**To do**
Taking the data below, please print only the lines from the line holding "green semicircle: (35, 26)" to the line holding "orange star: (80, 120) -> (66, 133), moved", inclusive, with pictures omitted.

Stored data entries:
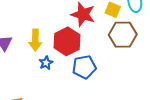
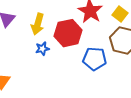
blue pentagon: (84, 67) -> (95, 59), moved

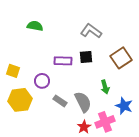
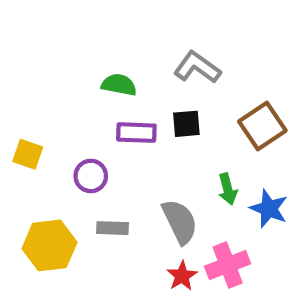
green semicircle: (35, 26) -> (119, 85), moved
yellow hexagon: (20, 100) -> (49, 245), moved
gray rectangle: (60, 101) -> (112, 228), moved, turned -32
blue star: (124, 106) -> (269, 209), moved

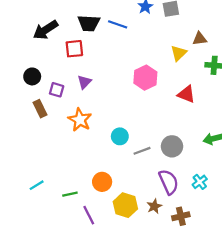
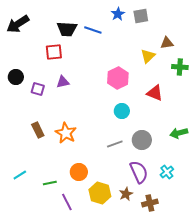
black arrow: (45, 30) -> (18, 24), moved
purple triangle: (84, 82) -> (63, 82), turned 32
brown rectangle: (40, 109) -> (38, 130), moved
orange star: (80, 120) -> (66, 133), moved
cyan circle: (120, 136) -> (122, 111), moved

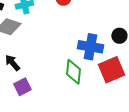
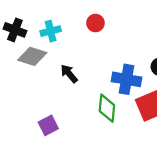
black arrow: (12, 63) -> (69, 74), moved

**Answer section**
green semicircle: (35, 26) -> (119, 85), moved
yellow hexagon: (20, 100) -> (49, 245), moved
gray rectangle: (60, 101) -> (112, 228), moved, turned -32
blue star: (124, 106) -> (269, 209), moved

black arrow: (45, 30) -> (18, 24), moved
purple triangle: (84, 82) -> (63, 82), turned 32
brown rectangle: (40, 109) -> (38, 130), moved
orange star: (80, 120) -> (66, 133), moved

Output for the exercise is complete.